Print every line below exactly. Skip the pictures.

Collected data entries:
• • • •

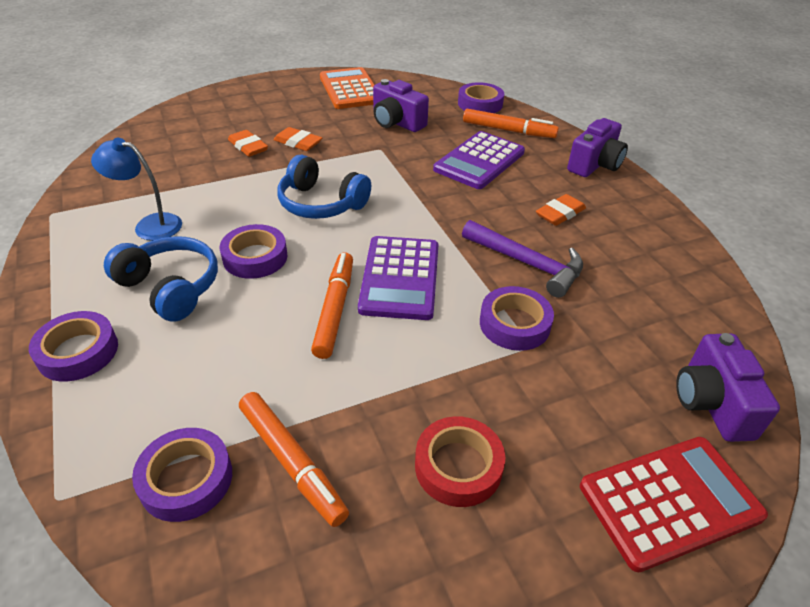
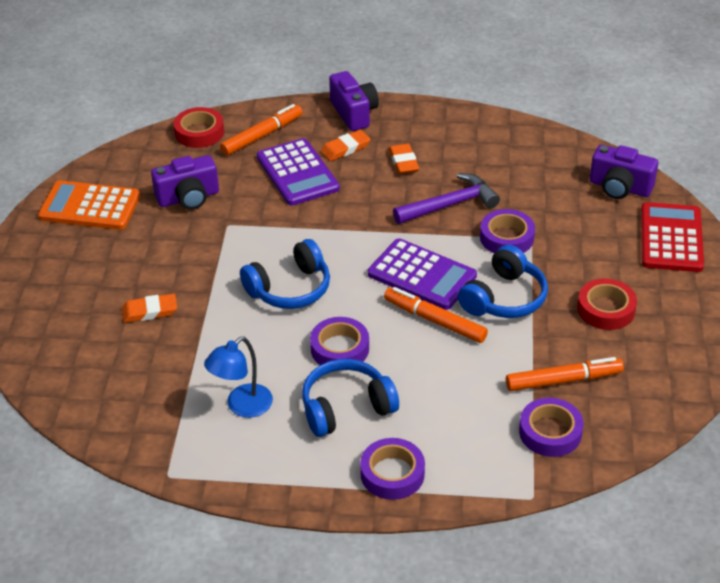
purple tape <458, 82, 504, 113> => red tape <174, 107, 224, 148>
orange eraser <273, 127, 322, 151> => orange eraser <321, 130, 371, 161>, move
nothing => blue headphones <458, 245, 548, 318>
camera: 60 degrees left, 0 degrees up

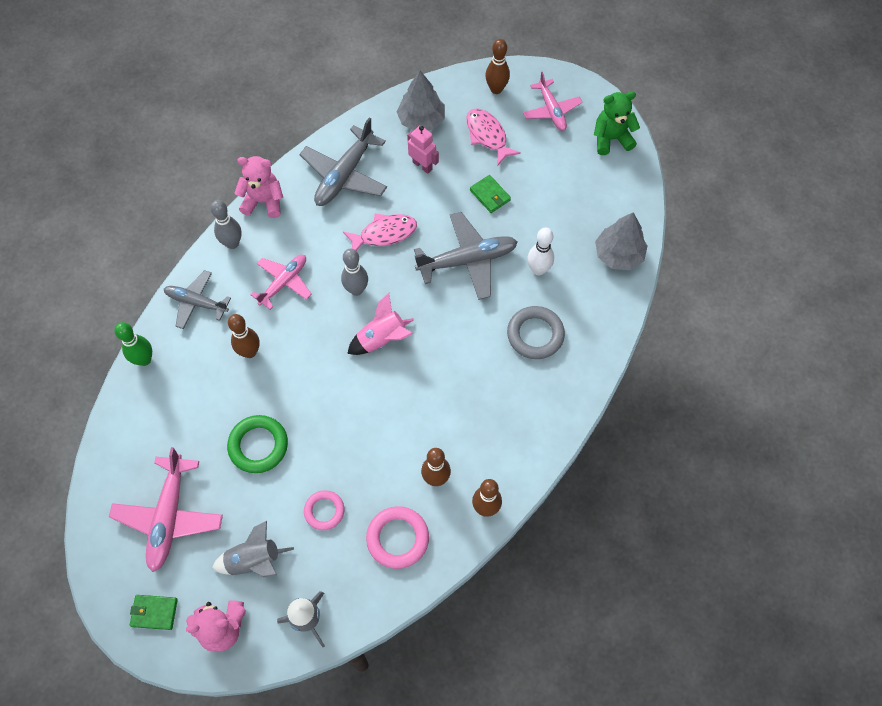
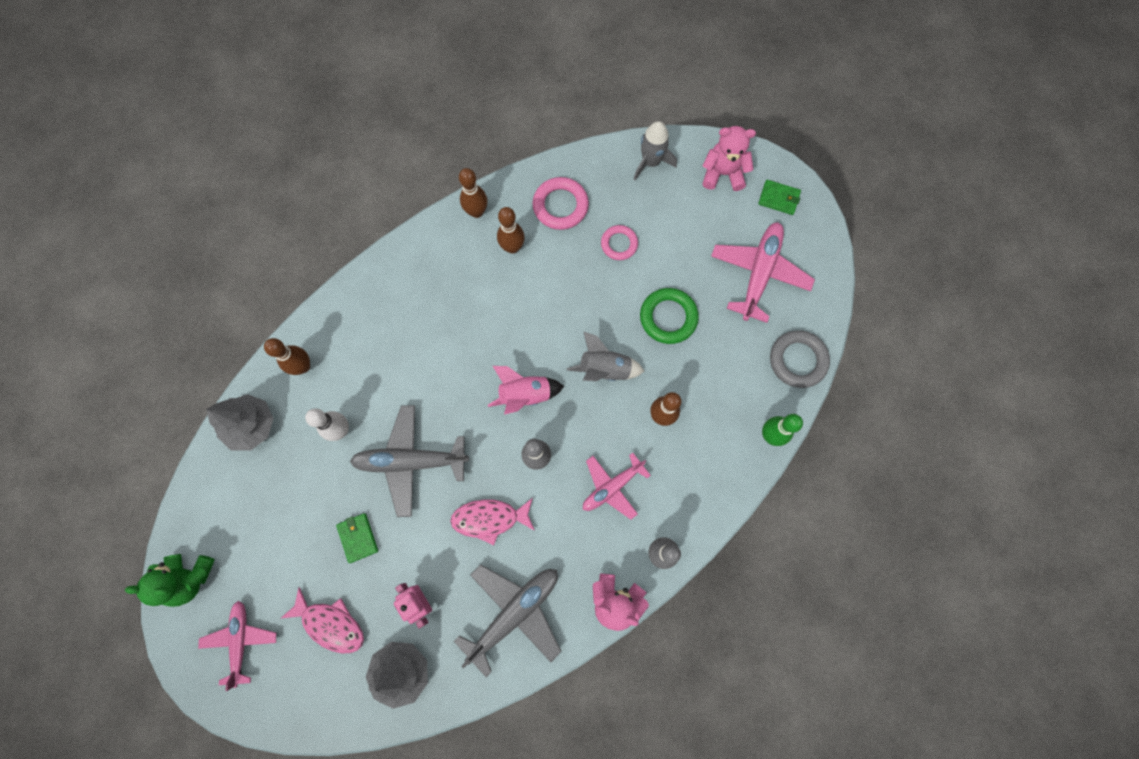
brown bowling pin <485, 39, 510, 94> => brown bowling pin <264, 338, 310, 375>, move
pink fish <466, 108, 521, 165> => pink fish <280, 587, 364, 653>, 45 degrees counterclockwise
grey plane <164, 270, 231, 329> => nothing
grey ring <507, 306, 565, 359> => grey ring <770, 330, 830, 388>, move
grey rocket <212, 521, 294, 577> => grey rocket <567, 331, 644, 381>, move
camera: 165 degrees left, 10 degrees up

• • • •

Solution:
purple tape <458, 82, 504, 113> => red tape <174, 107, 224, 148>
orange eraser <273, 127, 322, 151> => orange eraser <321, 130, 371, 161>, move
nothing => blue headphones <458, 245, 548, 318>
camera: 60 degrees left, 0 degrees up

brown bowling pin <485, 39, 510, 94> => brown bowling pin <264, 338, 310, 375>, move
pink fish <466, 108, 521, 165> => pink fish <280, 587, 364, 653>, 45 degrees counterclockwise
grey plane <164, 270, 231, 329> => nothing
grey ring <507, 306, 565, 359> => grey ring <770, 330, 830, 388>, move
grey rocket <212, 521, 294, 577> => grey rocket <567, 331, 644, 381>, move
camera: 165 degrees left, 10 degrees up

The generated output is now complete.